- WORK ORDER:
Search the records for the string "DATA", then copy each line that has it.
··· INFORMATION GIVEN
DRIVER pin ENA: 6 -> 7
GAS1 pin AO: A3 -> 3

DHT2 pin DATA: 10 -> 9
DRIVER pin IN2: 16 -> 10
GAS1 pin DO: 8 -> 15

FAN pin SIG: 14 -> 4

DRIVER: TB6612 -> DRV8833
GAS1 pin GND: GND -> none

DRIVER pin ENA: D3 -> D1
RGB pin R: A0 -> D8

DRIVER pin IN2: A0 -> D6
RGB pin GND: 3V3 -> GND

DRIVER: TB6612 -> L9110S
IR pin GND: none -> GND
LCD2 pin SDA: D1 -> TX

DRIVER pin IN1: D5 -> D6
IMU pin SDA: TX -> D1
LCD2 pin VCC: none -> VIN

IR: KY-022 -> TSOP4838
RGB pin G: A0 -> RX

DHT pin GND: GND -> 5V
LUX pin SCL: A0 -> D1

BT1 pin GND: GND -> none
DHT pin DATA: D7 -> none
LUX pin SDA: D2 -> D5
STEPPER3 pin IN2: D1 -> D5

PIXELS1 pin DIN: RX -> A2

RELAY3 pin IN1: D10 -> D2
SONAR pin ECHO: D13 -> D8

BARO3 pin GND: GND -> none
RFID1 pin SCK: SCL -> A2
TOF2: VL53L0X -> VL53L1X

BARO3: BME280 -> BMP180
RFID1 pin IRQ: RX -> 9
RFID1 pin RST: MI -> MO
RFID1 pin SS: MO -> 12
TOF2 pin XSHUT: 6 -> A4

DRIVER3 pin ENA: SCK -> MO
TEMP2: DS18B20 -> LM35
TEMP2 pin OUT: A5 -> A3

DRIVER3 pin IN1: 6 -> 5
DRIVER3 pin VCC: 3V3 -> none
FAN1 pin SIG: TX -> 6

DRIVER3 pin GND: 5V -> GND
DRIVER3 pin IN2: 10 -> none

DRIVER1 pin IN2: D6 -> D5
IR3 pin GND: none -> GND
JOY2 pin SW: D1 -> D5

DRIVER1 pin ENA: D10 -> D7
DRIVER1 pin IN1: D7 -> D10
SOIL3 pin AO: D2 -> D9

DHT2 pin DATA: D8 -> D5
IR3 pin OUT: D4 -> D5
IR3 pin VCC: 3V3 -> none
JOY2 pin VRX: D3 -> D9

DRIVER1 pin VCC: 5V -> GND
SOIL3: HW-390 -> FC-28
······
- SOLUTION TO THE EXERCISE:
DHT2 pin DATA: 10 -> 9
DHT pin DATA: D7 -> none
DHT2 pin DATA: D8 -> D5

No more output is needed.